_DATA RECORDS_
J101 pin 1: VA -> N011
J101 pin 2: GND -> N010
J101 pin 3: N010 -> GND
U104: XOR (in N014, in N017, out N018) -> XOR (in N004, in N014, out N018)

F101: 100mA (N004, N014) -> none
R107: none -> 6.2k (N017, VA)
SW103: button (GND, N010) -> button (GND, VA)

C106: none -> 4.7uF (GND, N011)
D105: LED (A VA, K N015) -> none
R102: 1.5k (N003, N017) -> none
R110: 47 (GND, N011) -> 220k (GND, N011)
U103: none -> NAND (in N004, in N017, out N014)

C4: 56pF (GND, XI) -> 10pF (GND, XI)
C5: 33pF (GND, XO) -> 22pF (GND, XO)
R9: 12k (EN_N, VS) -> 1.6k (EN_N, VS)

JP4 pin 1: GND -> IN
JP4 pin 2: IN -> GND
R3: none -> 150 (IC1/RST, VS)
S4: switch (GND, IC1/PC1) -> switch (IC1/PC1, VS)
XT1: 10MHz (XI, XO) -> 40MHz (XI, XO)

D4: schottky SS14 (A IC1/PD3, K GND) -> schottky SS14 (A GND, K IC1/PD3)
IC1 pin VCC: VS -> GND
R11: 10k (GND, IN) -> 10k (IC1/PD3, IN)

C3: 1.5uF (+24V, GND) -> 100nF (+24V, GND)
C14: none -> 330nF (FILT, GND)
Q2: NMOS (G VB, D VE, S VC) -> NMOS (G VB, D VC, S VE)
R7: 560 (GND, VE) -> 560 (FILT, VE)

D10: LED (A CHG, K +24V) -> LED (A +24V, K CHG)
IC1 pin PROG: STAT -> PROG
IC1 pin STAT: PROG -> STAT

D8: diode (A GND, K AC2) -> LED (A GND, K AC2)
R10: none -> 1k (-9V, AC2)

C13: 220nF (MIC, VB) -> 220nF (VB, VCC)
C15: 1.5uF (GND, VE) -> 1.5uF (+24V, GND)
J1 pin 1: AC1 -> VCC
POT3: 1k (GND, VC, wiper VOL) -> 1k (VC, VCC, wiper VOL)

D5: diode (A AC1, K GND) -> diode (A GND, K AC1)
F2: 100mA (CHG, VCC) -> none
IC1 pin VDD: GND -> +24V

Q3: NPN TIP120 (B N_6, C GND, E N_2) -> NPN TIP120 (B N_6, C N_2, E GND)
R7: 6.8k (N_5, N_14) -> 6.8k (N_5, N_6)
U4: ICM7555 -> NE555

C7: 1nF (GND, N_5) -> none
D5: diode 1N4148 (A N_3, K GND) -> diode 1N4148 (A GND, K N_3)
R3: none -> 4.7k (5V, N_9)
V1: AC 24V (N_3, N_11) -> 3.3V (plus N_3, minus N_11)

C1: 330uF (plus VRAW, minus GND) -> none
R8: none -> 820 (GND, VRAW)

_EXERCISE DESCRIPTION_
Produce only the lines from the line containing "Q2: NMOS (G" through the line containing "Q3: NPN TIP120", inclusive of both, exactly as they stand in the entries above.

_SOLVED PROBLEM_
Q2: NMOS (G VB, D VE, S VC) -> NMOS (G VB, D VC, S VE)
R7: 560 (GND, VE) -> 560 (FILT, VE)

D10: LED (A CHG, K +24V) -> LED (A +24V, K CHG)
IC1 pin PROG: STAT -> PROG
IC1 pin STAT: PROG -> STAT

D8: diode (A GND, K AC2) -> LED (A GND, K AC2)
R10: none -> 1k (-9V, AC2)

C13: 220nF (MIC, VB) -> 220nF (VB, VCC)
C15: 1.5uF (GND, VE) -> 1.5uF (+24V, GND)
J1 pin 1: AC1 -> VCC
POT3: 1k (GND, VC, wiper VOL) -> 1k (VC, VCC, wiper VOL)

D5: diode (A AC1, K GND) -> diode (A GND, K AC1)
F2: 100mA (CHG, VCC) -> none
IC1 pin VDD: GND -> +24V

Q3: NPN TIP120 (B N_6, C GND, E N_2) -> NPN TIP120 (B N_6, C N_2, E GND)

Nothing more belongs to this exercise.